Work instruction | Beginning with the line that contains "cyan brick B4:C6" in the material below, print each line exactly until the line that contains "yellow round brick H6" has been printed, then stop.

-- Given data follows --

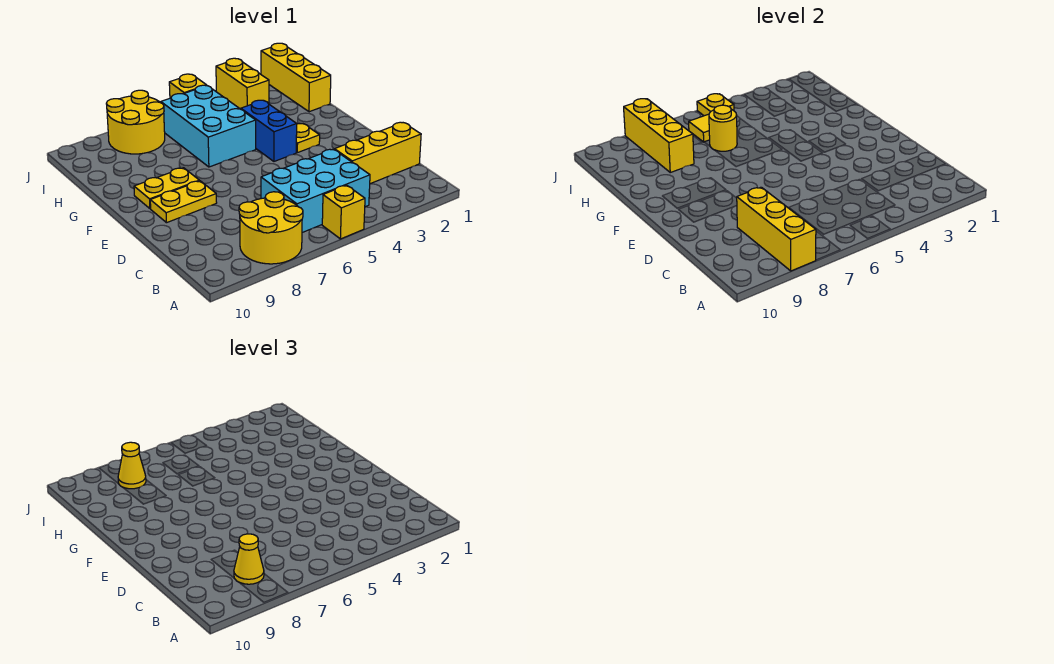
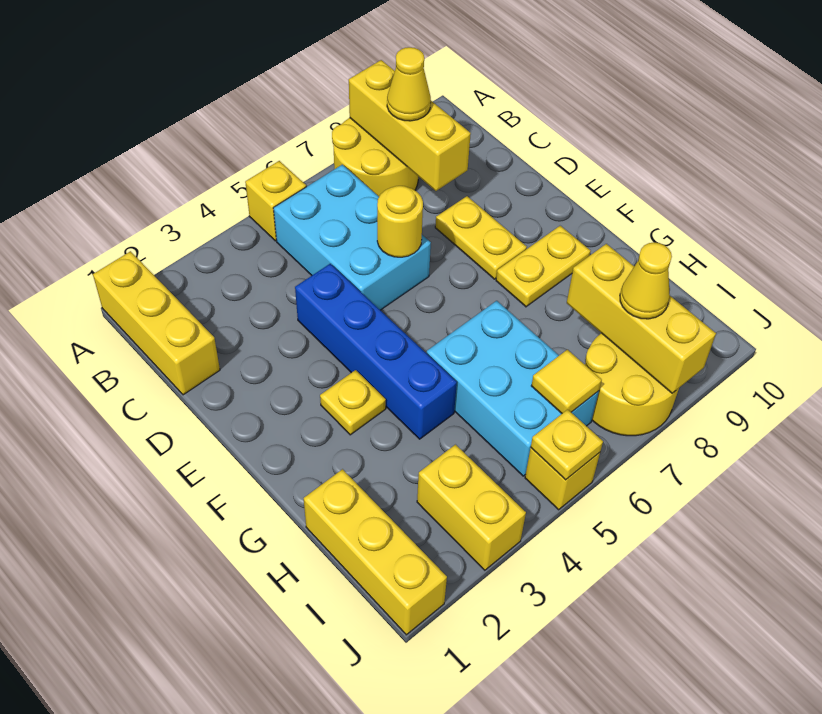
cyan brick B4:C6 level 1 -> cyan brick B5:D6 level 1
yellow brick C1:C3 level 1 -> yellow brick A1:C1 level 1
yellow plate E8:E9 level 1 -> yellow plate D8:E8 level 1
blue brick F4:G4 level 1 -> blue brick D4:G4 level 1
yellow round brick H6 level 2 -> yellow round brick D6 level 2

-- Given data concluded --
-- Given data follows --

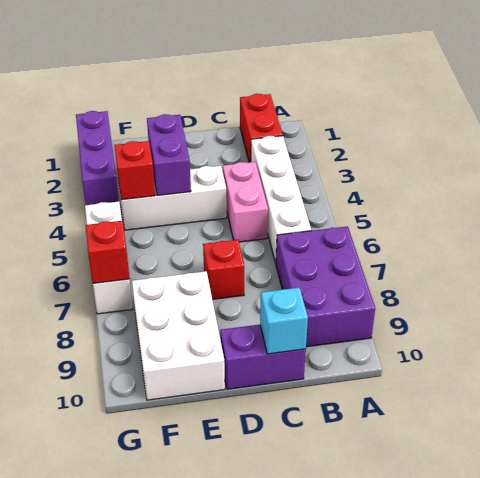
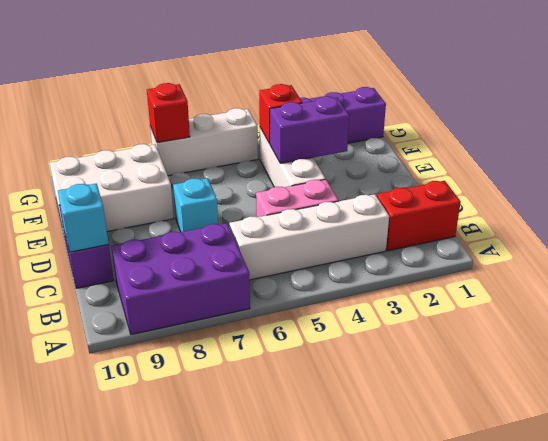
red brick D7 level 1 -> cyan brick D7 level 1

-- Given data concluded --
-- Given data follows --

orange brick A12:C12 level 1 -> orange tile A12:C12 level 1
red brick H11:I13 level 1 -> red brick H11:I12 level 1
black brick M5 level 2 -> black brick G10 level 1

-- Given data concluded --

Exercise result |
cyan brick B4:C6 level 1 -> cyan brick B5:D6 level 1
yellow brick C1:C3 level 1 -> yellow brick A1:C1 level 1
yellow plate E8:E9 level 1 -> yellow plate D8:E8 level 1
blue brick F4:G4 level 1 -> blue brick D4:G4 level 1
yellow round brick H6 level 2 -> yellow round brick D6 level 2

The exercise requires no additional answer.